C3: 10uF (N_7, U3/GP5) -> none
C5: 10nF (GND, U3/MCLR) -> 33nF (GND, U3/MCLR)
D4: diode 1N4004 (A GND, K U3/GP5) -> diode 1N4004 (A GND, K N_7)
★ ★ ★ ★
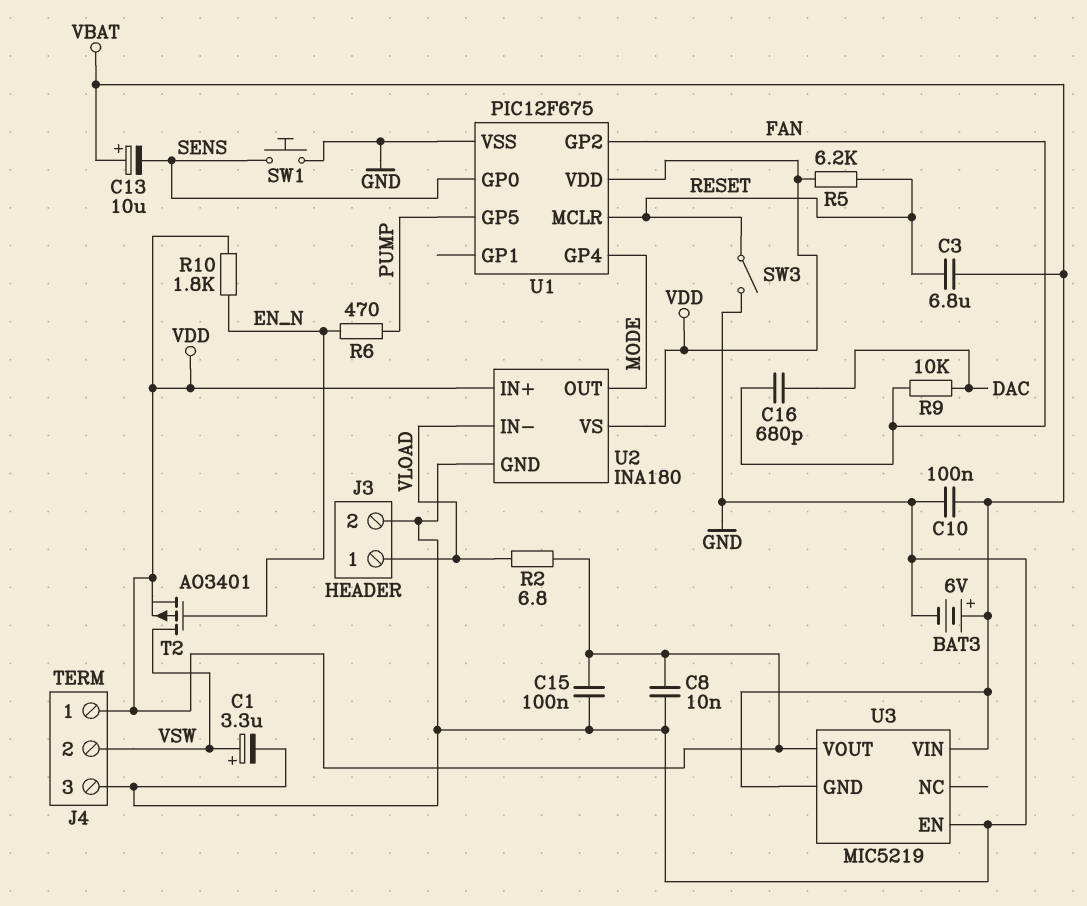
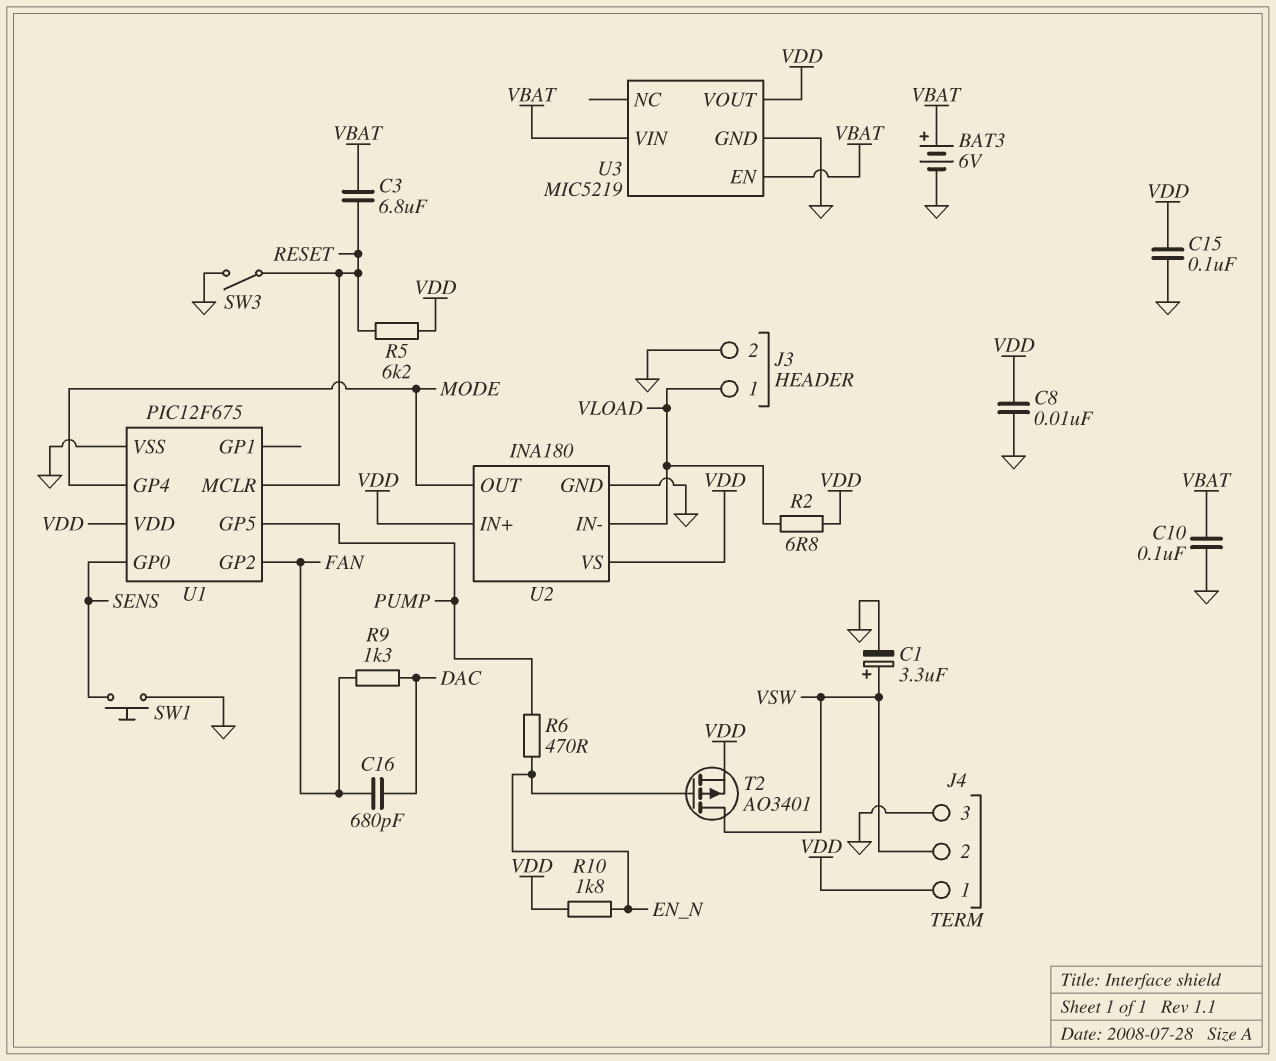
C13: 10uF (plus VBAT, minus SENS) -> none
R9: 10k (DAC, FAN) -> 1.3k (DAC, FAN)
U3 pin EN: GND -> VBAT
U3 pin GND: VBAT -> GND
★ ★ ★ ★
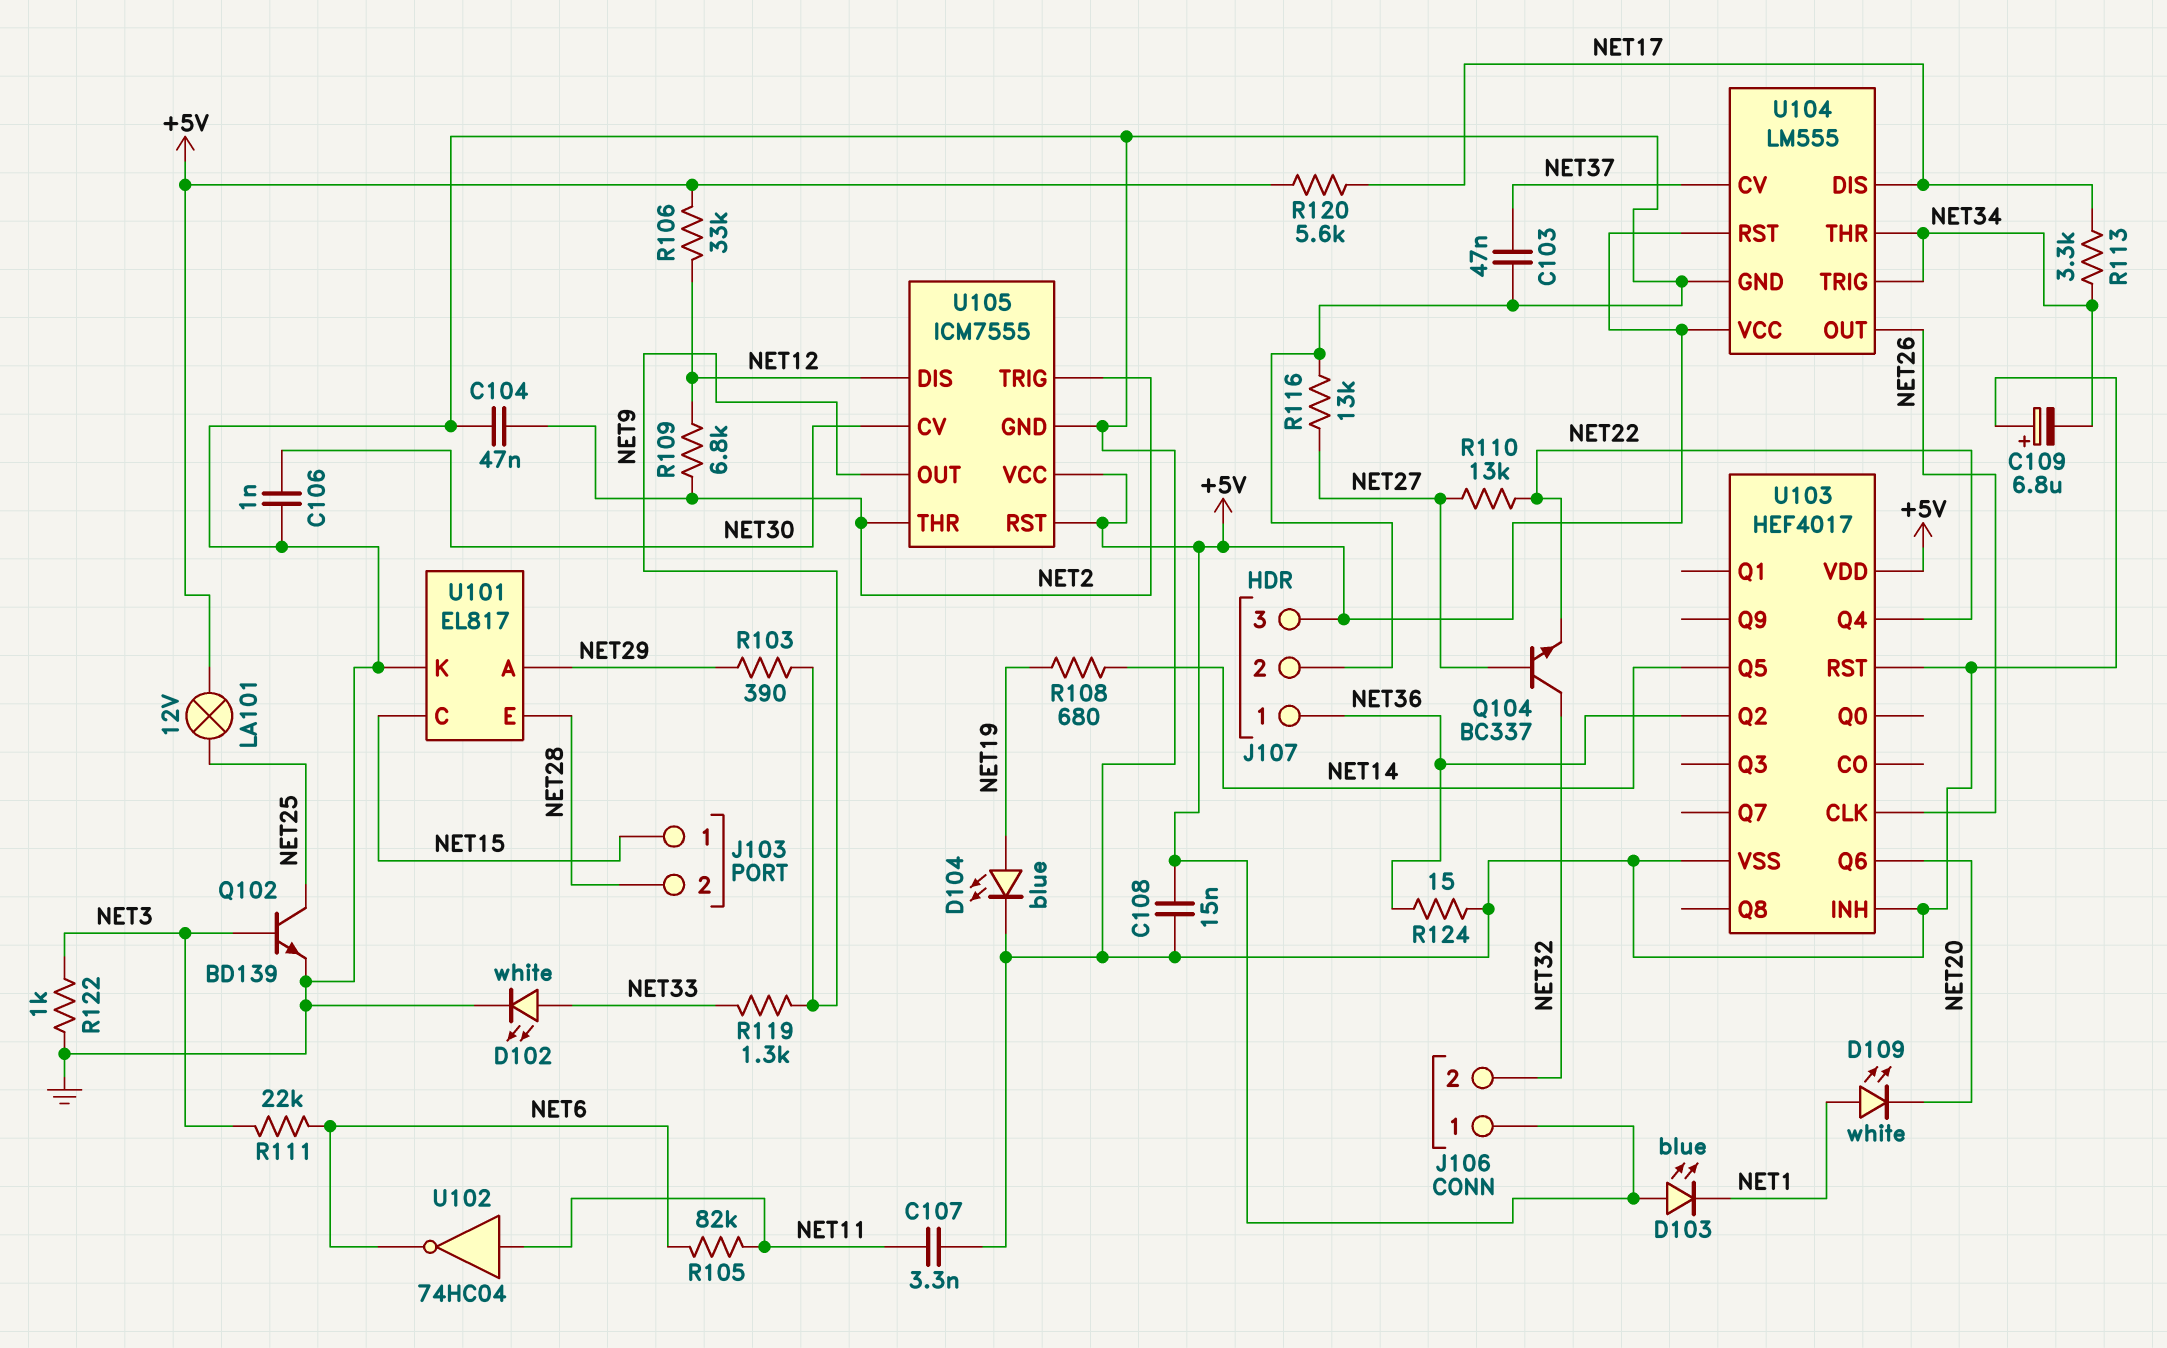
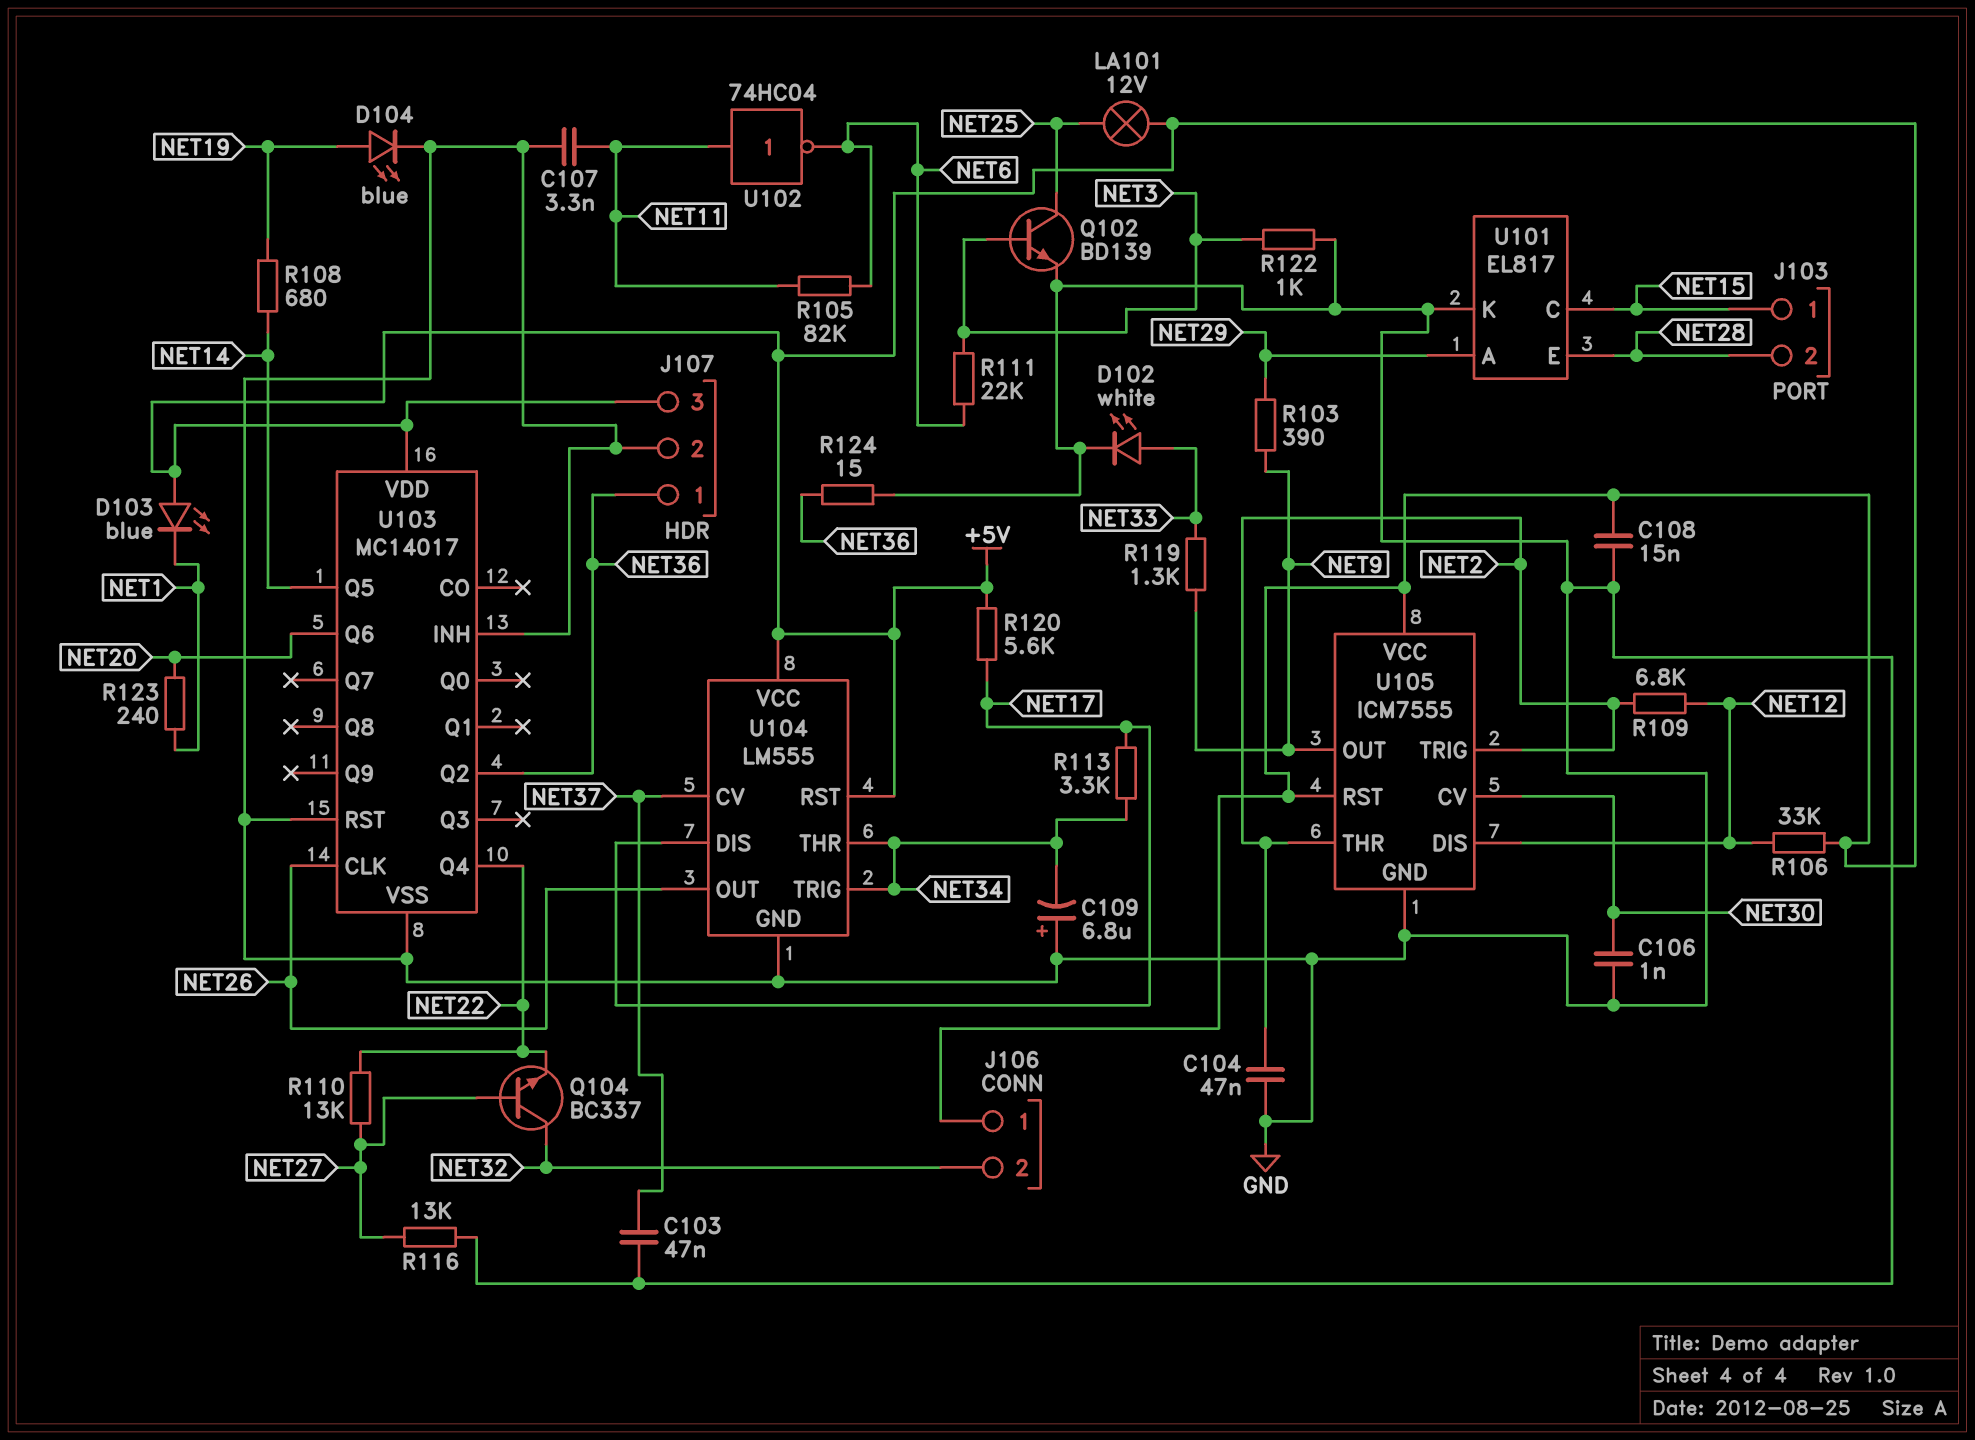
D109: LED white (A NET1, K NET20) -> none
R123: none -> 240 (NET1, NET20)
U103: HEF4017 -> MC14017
★ ★ ★ ★
▶ What to work on:
Where the string "none" turns up in a line of the data above, copy that whole line.

▶ Answer:
C3: 10uF (N_7, U3/GP5) -> none
C13: 10uF (plus VBAT, minus SENS) -> none
D109: LED white (A NET1, K NET20) -> none
R123: none -> 240 (NET1, NET20)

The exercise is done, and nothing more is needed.